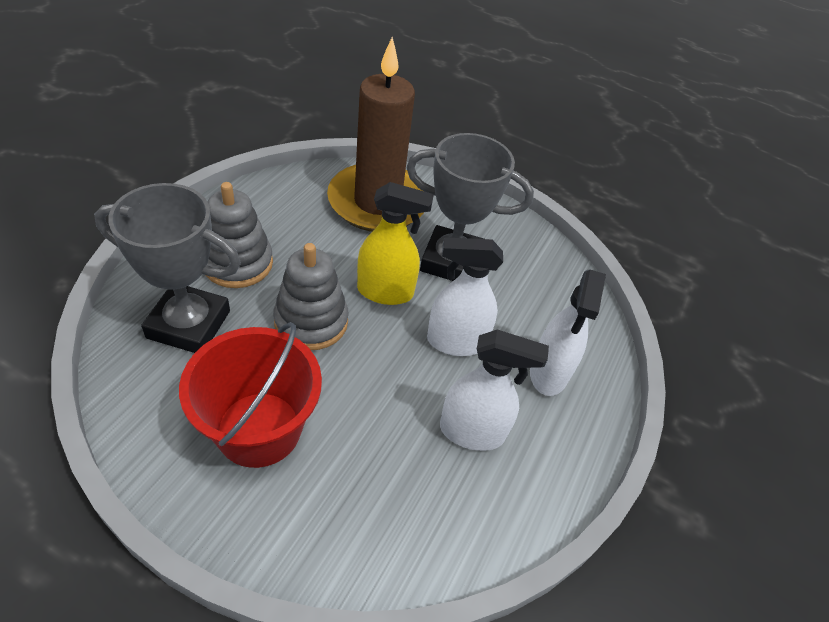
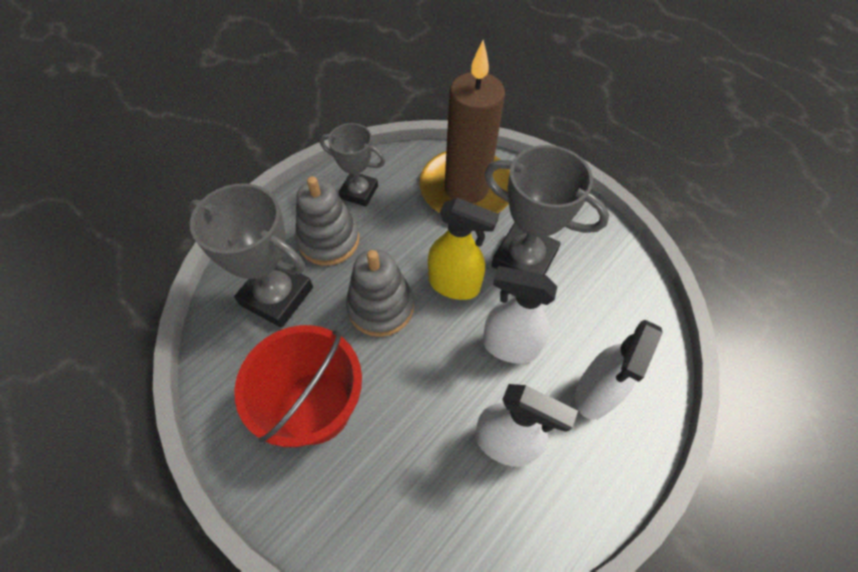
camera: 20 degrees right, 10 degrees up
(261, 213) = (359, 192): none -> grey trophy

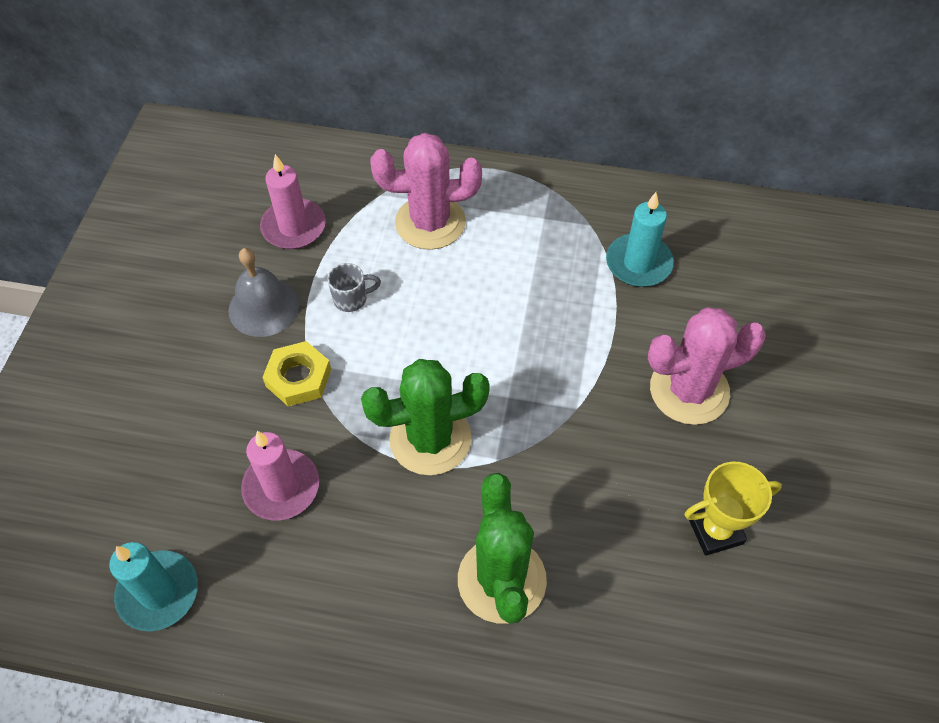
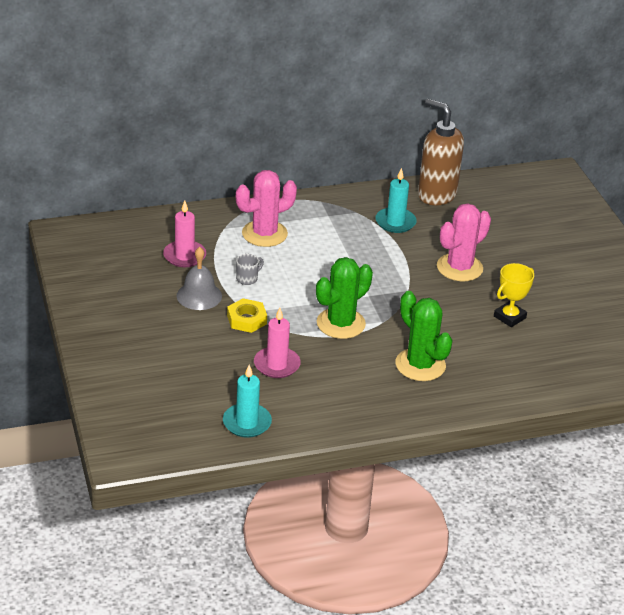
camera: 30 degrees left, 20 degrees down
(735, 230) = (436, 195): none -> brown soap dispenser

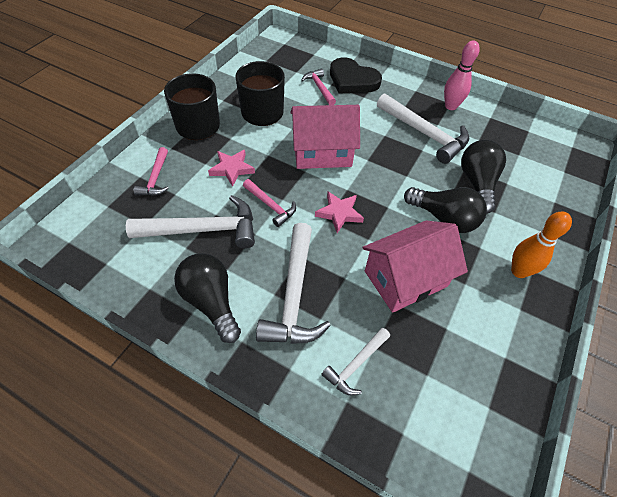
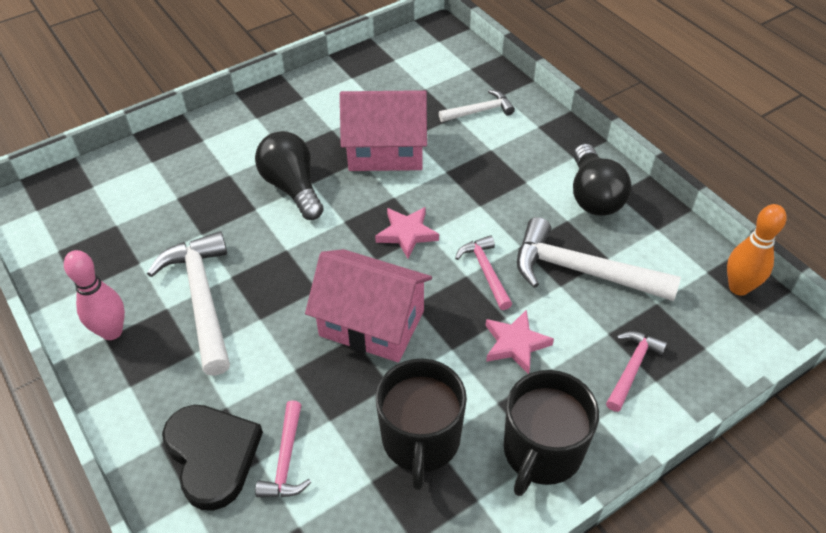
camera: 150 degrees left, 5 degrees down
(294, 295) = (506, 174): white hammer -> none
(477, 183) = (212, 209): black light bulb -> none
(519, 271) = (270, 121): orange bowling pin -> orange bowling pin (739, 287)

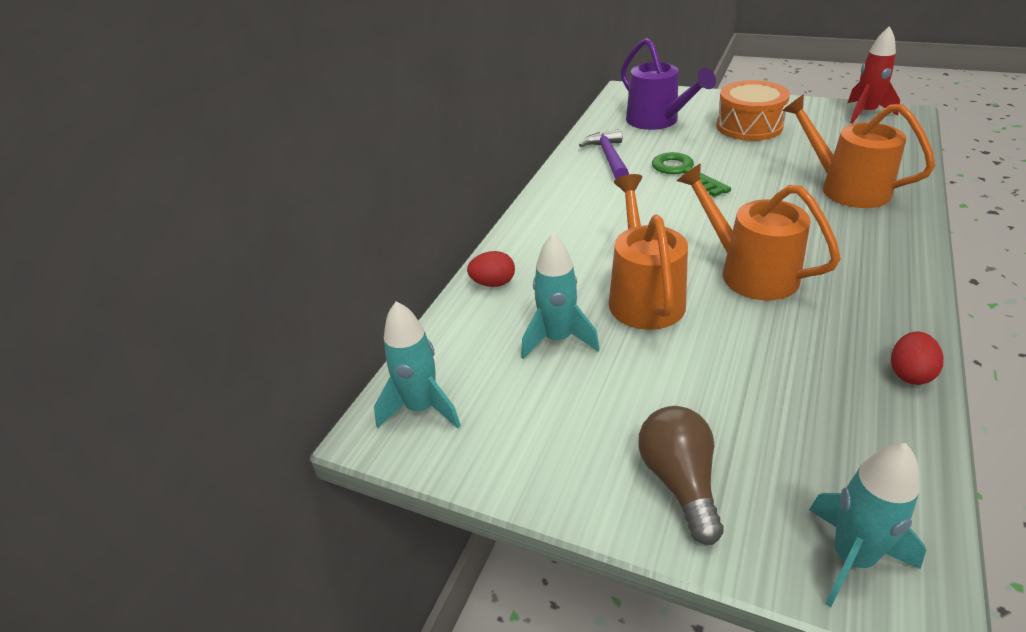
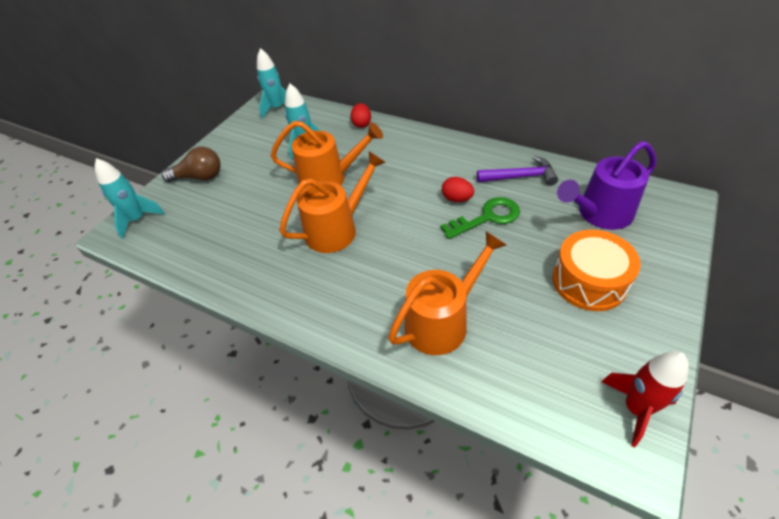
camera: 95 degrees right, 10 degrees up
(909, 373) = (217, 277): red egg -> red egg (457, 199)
• • • • • • •
→ **Task brief**: Without changing a word, retype the data above and omit its pictures.

→ **Answer space**:
camera: 20 degrees right, 10 degrees up
(261, 213) = (359, 192): none -> grey trophy

camera: 30 degrees left, 20 degrees down
(735, 230) = (436, 195): none -> brown soap dispenser

camera: 150 degrees left, 5 degrees down
(294, 295) = (506, 174): white hammer -> none
(477, 183) = (212, 209): black light bulb -> none
(519, 271) = (270, 121): orange bowling pin -> orange bowling pin (739, 287)

camera: 95 degrees right, 10 degrees up
(909, 373) = (217, 277): red egg -> red egg (457, 199)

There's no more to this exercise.